*RECORDS TO PROCESS:*
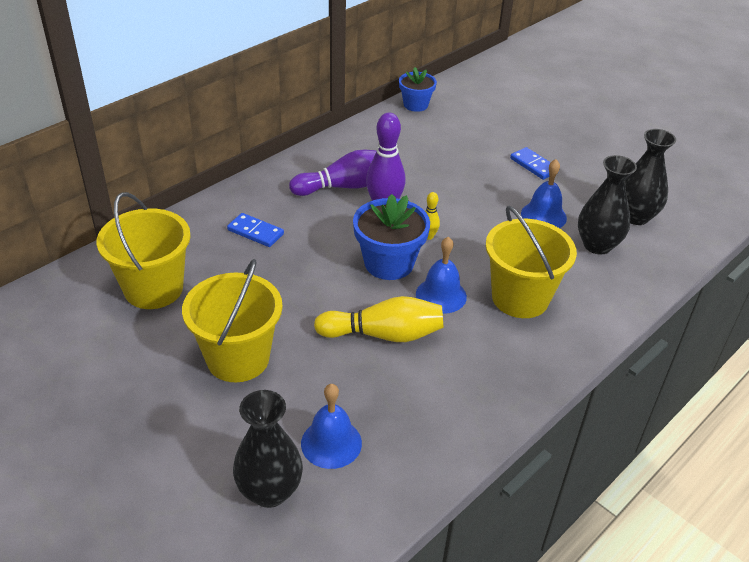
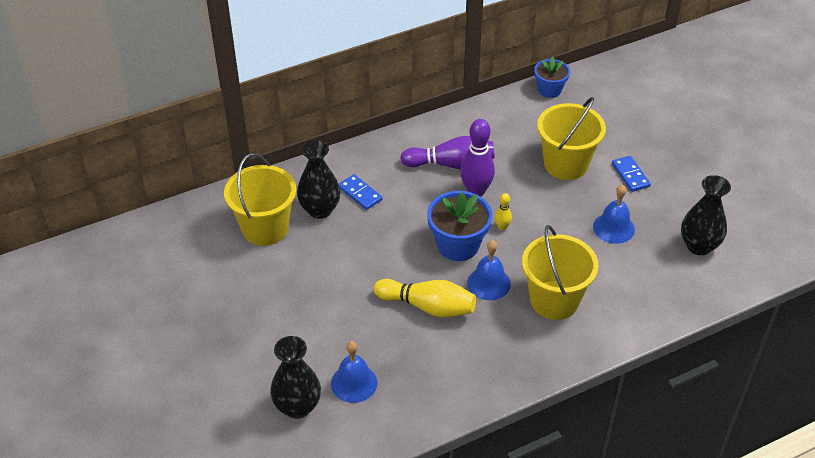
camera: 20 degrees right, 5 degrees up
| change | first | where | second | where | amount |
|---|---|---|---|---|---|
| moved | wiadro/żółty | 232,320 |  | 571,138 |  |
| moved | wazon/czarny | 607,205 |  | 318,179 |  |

*TASK DETAILS:* Look through the material above for "moved" and copy the lines that have it.

*RESPONSE AREA:*
| moved | wiadro/żółty | 232,320 |  | 571,138 |  |
| moved | wazon/czarny | 607,205 |  | 318,179 |  |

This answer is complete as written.